Output each line of the data below exactly, omitting any image.

BEGIN

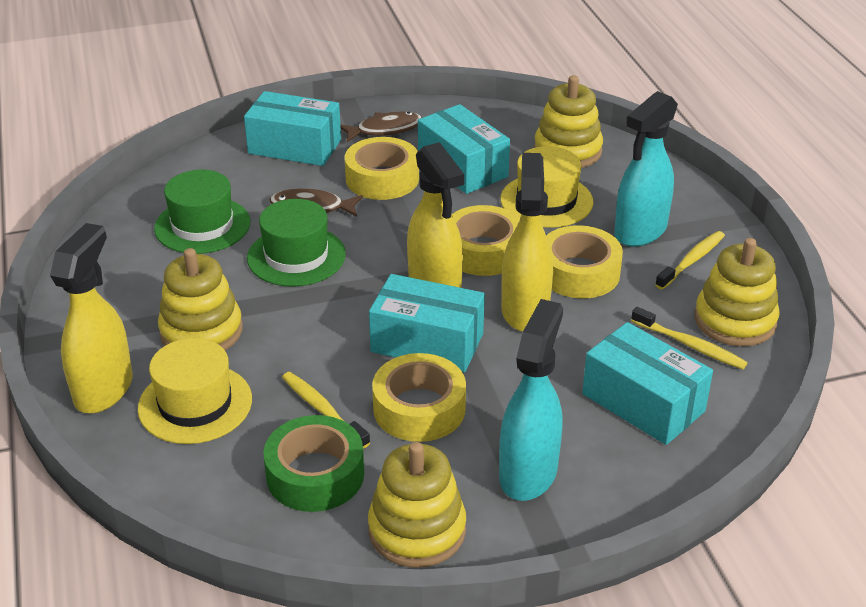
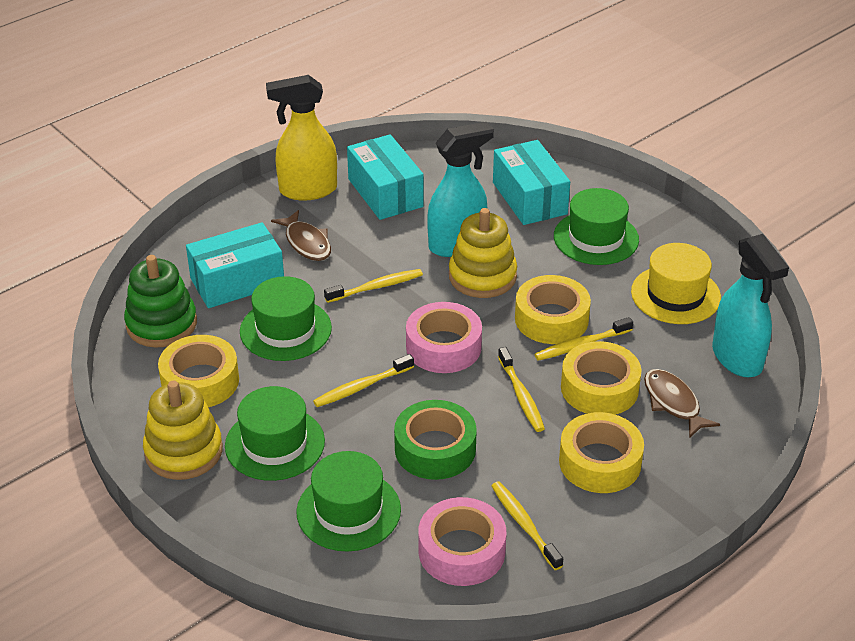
green hat: [154,170,250,254] [247,199,346,287] = 2 -> [225,386,325,481] [240,276,332,361] [296,451,401,552] [554,188,639,265] = 4
green stacking toy: none = 0 -> [124,255,197,348] = 1
pink tape: none = 0 -> [406,302,482,373] [418,497,506,586] = 2
turquoise box: [244,91,341,166] [369,274,485,372] [418,104,510,194] [582,322,713,445] = 4 -> [186,222,284,308] [347,134,424,220] [493,140,570,225] = 3
yellow hat: [138,338,252,444] [500,146,593,228] = 2 -> [631,243,721,324] = 1
yellow spray bottle: [50,223,133,413] [407,142,464,288] [501,153,553,331] = 3 -> [266,75,337,201] = 1
yellow stacking toy: [158,248,243,350] [368,442,466,568] [534,75,603,168] [694,238,780,346] = 4 -> [143,381,223,480] [449,208,517,298] = 2
yellow toothbrush: [282,372,370,449] [631,307,748,369] [655,231,725,290] = 3 -> [313,354,414,407] [324,269,423,303] [492,481,563,570] [498,347,545,432] [534,317,633,361] = 5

END

▶ _ANSWER SECTION_:
green hat: [154,170,250,254] [247,199,346,287] = 2 -> [225,386,325,481] [240,276,332,361] [296,451,401,552] [554,188,639,265] = 4
green stacking toy: none = 0 -> [124,255,197,348] = 1
pink tape: none = 0 -> [406,302,482,373] [418,497,506,586] = 2
turquoise box: [244,91,341,166] [369,274,485,372] [418,104,510,194] [582,322,713,445] = 4 -> [186,222,284,308] [347,134,424,220] [493,140,570,225] = 3
yellow hat: [138,338,252,444] [500,146,593,228] = 2 -> [631,243,721,324] = 1
yellow spray bottle: [50,223,133,413] [407,142,464,288] [501,153,553,331] = 3 -> [266,75,337,201] = 1
yellow stacking toy: [158,248,243,350] [368,442,466,568] [534,75,603,168] [694,238,780,346] = 4 -> [143,381,223,480] [449,208,517,298] = 2
yellow toothbrush: [282,372,370,449] [631,307,748,369] [655,231,725,290] = 3 -> [313,354,414,407] [324,269,423,303] [492,481,563,570] [498,347,545,432] [534,317,633,361] = 5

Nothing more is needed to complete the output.